- **WHAT THE TASK REQUIRES**
Work through the data below and give the number of lines holding the word "bouton", without any other text.

* * *

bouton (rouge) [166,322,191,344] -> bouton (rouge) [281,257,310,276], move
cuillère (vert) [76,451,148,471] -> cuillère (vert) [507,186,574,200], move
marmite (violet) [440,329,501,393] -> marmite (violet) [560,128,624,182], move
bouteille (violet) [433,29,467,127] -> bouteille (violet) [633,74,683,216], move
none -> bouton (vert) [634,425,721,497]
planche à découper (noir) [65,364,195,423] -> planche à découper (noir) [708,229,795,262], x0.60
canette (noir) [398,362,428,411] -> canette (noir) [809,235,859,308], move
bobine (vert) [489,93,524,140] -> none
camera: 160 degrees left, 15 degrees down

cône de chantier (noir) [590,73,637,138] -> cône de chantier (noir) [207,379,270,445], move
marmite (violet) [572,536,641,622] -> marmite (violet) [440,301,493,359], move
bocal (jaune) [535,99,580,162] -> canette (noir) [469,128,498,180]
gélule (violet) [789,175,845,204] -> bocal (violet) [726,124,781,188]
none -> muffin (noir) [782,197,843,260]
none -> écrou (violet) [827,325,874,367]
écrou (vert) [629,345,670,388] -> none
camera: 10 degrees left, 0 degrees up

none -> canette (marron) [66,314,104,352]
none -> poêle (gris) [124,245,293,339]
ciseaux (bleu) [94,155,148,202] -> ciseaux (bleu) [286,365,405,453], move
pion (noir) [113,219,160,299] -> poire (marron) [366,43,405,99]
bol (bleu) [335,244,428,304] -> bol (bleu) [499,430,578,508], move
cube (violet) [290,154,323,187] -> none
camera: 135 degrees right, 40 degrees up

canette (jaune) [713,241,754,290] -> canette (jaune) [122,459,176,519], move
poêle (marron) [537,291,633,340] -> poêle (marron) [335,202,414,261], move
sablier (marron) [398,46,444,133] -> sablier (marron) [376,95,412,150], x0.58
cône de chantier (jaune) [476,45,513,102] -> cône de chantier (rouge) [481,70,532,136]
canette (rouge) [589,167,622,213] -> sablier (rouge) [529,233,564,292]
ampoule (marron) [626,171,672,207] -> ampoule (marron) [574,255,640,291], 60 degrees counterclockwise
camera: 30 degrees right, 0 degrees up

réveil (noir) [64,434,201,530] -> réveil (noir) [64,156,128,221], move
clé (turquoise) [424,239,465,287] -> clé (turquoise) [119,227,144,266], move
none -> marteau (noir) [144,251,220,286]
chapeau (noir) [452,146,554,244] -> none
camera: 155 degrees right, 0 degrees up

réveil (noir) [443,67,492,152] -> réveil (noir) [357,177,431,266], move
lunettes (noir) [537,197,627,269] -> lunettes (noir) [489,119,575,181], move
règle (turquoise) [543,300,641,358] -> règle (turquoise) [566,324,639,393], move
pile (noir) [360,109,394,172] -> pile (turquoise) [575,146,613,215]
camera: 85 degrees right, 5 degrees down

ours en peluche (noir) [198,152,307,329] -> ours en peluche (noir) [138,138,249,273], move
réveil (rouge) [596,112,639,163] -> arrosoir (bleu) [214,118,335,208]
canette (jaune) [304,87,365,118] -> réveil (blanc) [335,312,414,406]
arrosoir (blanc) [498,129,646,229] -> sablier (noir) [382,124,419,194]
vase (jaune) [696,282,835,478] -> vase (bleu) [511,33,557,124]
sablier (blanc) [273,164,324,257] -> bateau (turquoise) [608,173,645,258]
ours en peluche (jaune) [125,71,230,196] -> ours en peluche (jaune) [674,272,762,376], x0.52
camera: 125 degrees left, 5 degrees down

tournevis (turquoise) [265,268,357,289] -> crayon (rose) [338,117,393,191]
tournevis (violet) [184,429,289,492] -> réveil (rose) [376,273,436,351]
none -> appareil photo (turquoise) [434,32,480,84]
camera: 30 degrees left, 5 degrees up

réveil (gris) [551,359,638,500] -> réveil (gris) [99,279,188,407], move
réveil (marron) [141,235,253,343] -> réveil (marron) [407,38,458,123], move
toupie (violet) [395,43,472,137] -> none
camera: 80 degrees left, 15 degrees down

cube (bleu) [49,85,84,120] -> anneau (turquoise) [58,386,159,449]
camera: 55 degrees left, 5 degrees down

* * *

- **RESULT FOR THIS EXERCISE**
2